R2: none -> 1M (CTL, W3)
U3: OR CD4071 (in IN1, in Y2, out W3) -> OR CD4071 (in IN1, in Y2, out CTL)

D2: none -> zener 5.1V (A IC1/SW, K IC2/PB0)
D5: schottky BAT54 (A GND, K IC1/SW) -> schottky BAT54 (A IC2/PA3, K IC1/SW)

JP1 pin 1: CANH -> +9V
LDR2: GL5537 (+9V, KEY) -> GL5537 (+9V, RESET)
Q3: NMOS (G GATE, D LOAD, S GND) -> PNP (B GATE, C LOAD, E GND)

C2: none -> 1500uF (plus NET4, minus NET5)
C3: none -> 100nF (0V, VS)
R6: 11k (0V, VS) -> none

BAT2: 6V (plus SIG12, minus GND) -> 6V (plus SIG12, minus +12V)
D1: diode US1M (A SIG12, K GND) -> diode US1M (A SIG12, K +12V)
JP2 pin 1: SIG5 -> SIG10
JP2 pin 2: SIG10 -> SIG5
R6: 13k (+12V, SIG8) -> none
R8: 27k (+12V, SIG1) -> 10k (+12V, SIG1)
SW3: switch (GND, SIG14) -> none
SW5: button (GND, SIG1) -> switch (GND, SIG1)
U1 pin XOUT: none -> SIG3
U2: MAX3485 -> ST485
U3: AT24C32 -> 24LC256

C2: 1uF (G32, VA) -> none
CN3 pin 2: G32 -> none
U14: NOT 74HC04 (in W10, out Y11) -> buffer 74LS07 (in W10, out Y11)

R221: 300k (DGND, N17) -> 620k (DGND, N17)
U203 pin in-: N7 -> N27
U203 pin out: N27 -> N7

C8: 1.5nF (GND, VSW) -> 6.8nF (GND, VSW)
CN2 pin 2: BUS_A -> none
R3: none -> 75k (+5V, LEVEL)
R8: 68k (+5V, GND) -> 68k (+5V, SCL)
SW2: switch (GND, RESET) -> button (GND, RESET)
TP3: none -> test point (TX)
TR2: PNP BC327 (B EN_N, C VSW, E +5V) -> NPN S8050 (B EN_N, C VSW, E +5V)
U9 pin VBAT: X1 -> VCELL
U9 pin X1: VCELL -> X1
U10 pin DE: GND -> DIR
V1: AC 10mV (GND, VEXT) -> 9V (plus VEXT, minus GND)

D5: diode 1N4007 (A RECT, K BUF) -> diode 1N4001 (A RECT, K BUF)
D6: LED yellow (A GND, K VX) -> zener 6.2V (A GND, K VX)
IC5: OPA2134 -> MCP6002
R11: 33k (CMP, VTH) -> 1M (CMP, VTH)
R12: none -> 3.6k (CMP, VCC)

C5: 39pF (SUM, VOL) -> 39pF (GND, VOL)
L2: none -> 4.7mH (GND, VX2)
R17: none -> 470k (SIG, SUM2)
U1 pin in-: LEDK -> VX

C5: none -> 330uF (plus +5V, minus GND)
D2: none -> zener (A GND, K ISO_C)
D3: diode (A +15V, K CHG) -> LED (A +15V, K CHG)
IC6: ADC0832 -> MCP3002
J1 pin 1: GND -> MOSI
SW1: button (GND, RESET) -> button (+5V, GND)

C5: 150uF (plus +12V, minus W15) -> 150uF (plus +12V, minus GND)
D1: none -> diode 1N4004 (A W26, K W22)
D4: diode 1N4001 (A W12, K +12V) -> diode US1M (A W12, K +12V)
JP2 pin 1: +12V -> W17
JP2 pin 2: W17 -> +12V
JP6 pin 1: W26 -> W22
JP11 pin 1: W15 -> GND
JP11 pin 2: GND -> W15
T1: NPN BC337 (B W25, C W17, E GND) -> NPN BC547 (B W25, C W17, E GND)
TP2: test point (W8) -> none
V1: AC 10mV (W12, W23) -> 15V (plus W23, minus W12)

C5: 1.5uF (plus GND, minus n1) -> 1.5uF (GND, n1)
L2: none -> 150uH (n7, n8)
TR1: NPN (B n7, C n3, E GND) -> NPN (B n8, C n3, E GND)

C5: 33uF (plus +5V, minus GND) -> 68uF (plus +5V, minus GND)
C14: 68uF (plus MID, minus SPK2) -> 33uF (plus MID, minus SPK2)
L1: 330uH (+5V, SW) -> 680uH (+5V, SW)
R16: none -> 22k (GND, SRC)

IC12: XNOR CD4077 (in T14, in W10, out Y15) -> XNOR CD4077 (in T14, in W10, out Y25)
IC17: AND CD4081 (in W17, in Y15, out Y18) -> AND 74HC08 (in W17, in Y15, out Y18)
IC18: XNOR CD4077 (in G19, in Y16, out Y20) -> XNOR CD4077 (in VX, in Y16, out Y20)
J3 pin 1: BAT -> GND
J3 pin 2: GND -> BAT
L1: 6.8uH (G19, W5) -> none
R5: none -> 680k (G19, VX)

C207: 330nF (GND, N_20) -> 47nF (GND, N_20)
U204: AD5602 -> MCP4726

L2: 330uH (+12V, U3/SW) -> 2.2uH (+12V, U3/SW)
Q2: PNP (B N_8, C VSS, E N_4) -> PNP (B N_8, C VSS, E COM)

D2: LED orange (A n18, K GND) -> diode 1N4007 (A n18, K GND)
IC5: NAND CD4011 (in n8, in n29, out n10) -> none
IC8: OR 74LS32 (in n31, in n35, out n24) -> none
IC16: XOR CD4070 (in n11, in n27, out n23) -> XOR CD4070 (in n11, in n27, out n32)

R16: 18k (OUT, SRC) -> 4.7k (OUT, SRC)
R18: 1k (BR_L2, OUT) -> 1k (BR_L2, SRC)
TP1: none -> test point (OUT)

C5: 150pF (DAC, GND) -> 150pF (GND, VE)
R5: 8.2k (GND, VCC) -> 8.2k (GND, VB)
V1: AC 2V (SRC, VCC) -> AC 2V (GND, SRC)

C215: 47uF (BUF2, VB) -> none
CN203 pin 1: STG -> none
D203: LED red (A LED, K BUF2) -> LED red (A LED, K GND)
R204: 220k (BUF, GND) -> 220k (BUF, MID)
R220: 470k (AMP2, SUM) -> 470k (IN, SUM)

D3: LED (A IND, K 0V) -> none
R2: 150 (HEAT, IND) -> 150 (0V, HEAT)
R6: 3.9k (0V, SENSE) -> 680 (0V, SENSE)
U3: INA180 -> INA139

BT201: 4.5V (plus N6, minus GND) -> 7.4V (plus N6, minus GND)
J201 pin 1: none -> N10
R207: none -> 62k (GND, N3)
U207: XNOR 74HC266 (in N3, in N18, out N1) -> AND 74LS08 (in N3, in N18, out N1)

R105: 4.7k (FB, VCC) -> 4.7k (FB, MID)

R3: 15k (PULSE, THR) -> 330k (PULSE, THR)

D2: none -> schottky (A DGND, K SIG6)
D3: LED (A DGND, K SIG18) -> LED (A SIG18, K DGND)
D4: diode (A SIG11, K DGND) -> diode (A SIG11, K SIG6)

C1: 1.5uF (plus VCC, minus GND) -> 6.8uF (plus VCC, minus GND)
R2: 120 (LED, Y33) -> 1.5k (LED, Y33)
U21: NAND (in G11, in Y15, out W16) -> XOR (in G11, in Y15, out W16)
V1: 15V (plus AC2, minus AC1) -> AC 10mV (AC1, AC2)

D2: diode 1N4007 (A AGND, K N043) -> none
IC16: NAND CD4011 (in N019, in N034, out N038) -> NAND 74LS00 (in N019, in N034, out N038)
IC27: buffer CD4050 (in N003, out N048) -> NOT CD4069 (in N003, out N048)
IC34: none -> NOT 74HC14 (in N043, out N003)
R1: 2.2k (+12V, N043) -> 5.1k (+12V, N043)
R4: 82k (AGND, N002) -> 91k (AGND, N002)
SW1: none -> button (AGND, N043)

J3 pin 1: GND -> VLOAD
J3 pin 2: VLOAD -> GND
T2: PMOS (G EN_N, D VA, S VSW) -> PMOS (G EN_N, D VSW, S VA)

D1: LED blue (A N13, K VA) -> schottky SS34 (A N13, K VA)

• [Problem] Out of the material above, output word for word the line with "JP11 pin 2: GND -> W15", the line with "L2: none -> 150uH (n7, n8)", and all lines between them, with nothing else.

• [Response area]
JP11 pin 2: GND -> W15
T1: NPN BC337 (B W25, C W17, E GND) -> NPN BC547 (B W25, C W17, E GND)
TP2: test point (W8) -> none
V1: AC 10mV (W12, W23) -> 15V (plus W23, minus W12)

C5: 1.5uF (plus GND, minus n1) -> 1.5uF (GND, n1)
L2: none -> 150uH (n7, n8)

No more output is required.